Work instructions: Please return all lines from the records below that include the string "pawn".

Data for analysis:
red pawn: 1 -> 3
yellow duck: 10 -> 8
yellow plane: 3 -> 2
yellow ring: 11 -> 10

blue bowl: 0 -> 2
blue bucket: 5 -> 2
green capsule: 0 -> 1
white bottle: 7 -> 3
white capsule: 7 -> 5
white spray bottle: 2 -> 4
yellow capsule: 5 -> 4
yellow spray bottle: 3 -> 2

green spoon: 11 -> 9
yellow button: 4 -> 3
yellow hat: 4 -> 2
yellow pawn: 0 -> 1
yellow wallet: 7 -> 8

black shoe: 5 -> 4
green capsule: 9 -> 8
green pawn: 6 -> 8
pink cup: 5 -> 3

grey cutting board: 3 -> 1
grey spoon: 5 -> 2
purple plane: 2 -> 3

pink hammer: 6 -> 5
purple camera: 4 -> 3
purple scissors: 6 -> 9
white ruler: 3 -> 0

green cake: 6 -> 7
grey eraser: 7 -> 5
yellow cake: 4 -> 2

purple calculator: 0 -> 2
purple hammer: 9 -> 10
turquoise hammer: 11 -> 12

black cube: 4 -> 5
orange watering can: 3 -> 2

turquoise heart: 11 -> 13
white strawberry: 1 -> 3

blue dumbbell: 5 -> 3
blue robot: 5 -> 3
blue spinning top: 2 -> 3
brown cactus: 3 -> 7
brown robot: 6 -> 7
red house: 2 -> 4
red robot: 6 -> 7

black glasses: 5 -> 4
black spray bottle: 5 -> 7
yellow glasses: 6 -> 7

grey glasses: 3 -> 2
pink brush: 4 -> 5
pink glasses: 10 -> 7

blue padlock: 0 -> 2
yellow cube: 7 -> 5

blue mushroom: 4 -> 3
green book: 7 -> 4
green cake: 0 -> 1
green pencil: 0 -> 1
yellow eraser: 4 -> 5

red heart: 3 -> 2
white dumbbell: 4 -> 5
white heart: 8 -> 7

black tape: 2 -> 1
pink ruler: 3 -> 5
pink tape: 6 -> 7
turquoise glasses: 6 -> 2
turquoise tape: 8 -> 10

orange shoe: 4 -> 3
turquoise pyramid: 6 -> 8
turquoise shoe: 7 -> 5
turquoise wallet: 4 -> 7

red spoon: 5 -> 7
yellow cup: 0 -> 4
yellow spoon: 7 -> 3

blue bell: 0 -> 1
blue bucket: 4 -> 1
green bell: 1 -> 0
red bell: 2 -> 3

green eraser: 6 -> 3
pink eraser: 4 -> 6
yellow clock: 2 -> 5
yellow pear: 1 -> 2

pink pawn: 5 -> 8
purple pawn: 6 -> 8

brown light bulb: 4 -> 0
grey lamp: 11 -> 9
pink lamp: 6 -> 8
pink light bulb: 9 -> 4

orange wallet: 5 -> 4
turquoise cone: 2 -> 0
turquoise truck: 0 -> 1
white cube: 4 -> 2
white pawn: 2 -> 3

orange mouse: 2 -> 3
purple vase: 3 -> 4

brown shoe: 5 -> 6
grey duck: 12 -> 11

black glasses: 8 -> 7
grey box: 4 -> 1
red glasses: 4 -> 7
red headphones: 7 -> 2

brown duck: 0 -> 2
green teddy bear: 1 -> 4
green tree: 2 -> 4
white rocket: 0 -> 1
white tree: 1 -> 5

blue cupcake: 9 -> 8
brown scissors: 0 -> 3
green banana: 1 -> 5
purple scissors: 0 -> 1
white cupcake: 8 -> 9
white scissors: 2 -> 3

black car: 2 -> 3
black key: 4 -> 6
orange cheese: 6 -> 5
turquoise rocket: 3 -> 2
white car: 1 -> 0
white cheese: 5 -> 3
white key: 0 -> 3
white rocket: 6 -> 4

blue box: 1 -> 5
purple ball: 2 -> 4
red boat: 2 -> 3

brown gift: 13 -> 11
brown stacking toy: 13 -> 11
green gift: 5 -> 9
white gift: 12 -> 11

Response to this task:
red pawn: 1 -> 3
yellow pawn: 0 -> 1
green pawn: 6 -> 8
pink pawn: 5 -> 8
purple pawn: 6 -> 8
white pawn: 2 -> 3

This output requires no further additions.